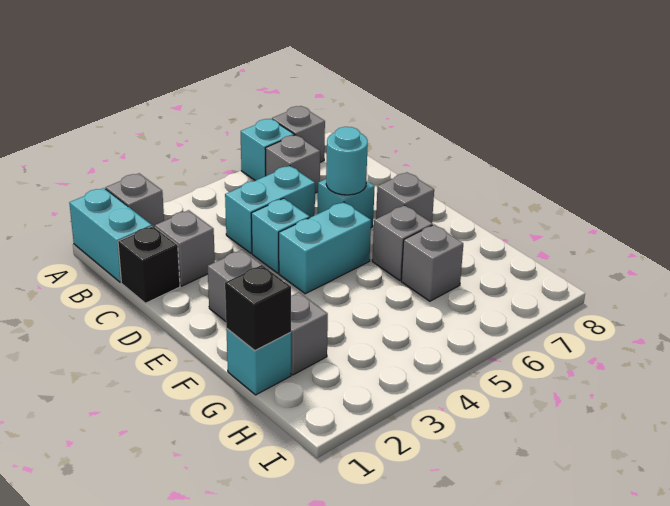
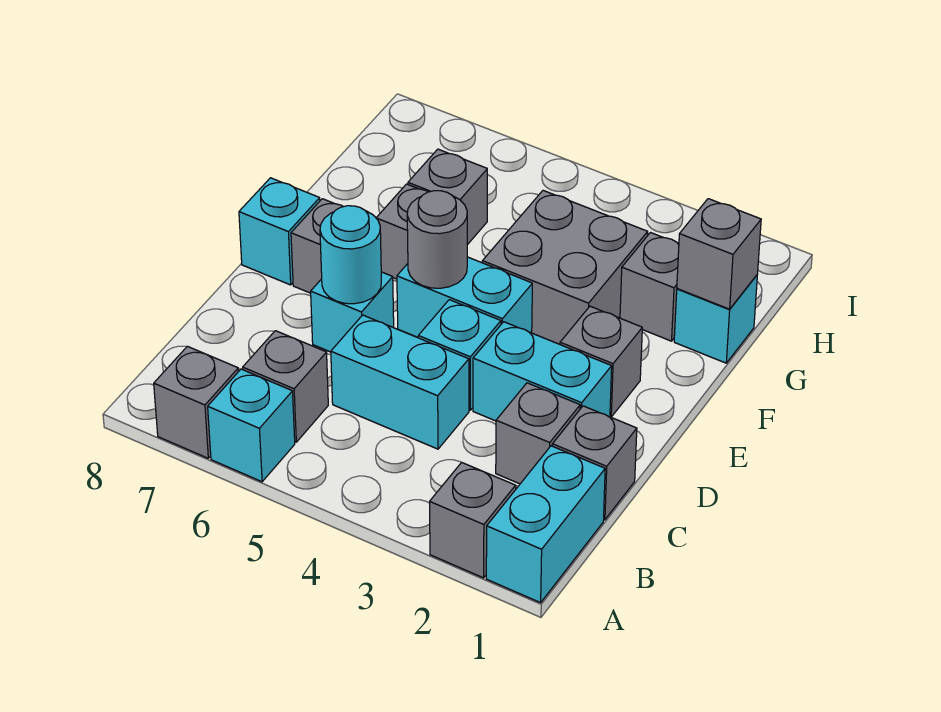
black brick C1 level 1 -> grey brick C1 level 1
none -> cyan brick D2:D3 level 1
none -> grey round brick E5 level 2
none -> cyan brick E8 level 1
none -> grey brick F3:G4 level 1
black brick G1 level 2 -> grey brick G1 level 2

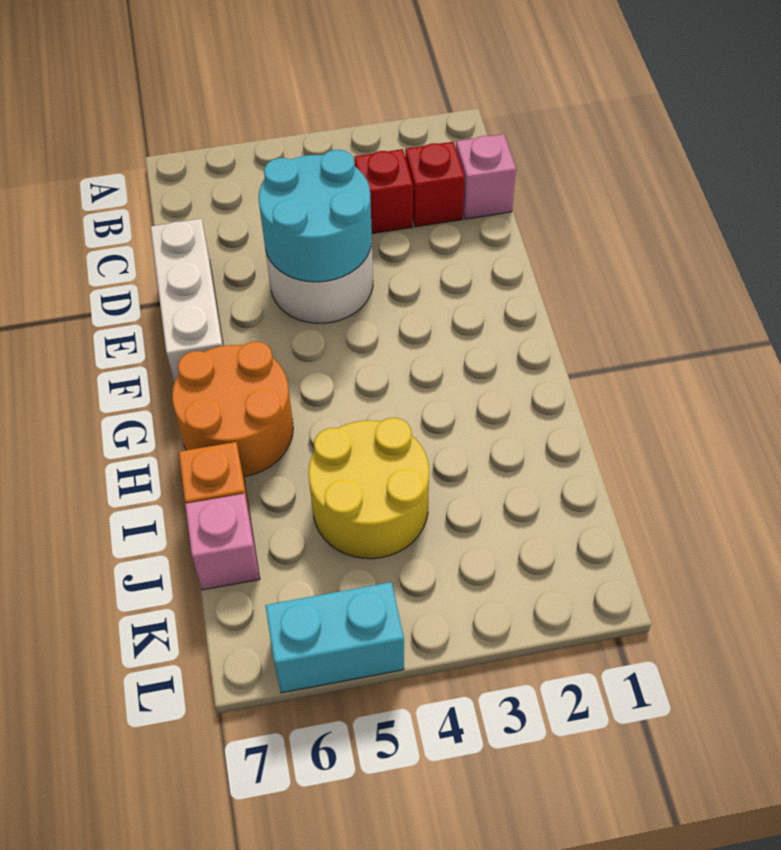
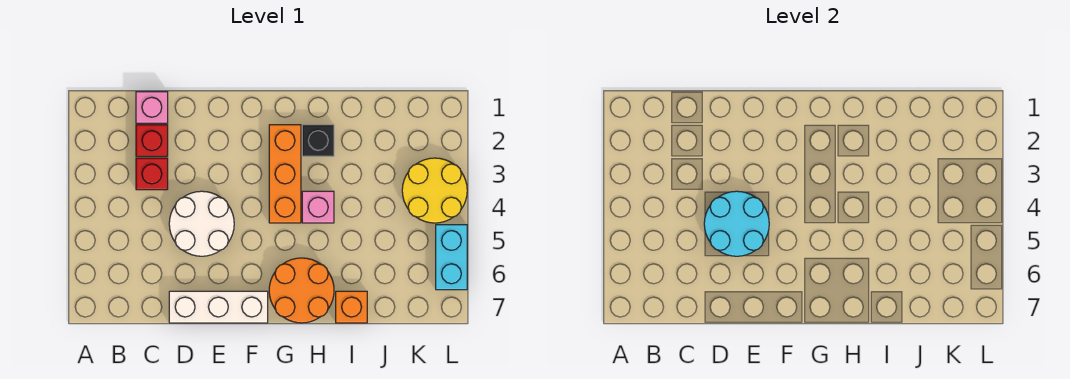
none -> orange brick G2:G4 level 1
none -> black brick H2 level 1
yellow round brick I4:J5 level 1 -> yellow round brick K3:L4 level 1
pink brick J7 level 1 -> pink brick H4 level 1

========================================

Assigned task ▸
Please reproduce nothing but the lines from the one containing "none -> cyan brick D2:D3 level 1" through the closing line of the listing, retyped word for word, pictures excluded.

Task solution ▸
none -> cyan brick D2:D3 level 1
none -> grey round brick E5 level 2
none -> cyan brick E8 level 1
none -> grey brick F3:G4 level 1
black brick G1 level 2 -> grey brick G1 level 2

none -> orange brick G2:G4 level 1
none -> black brick H2 level 1
yellow round brick I4:J5 level 1 -> yellow round brick K3:L4 level 1
pink brick J7 level 1 -> pink brick H4 level 1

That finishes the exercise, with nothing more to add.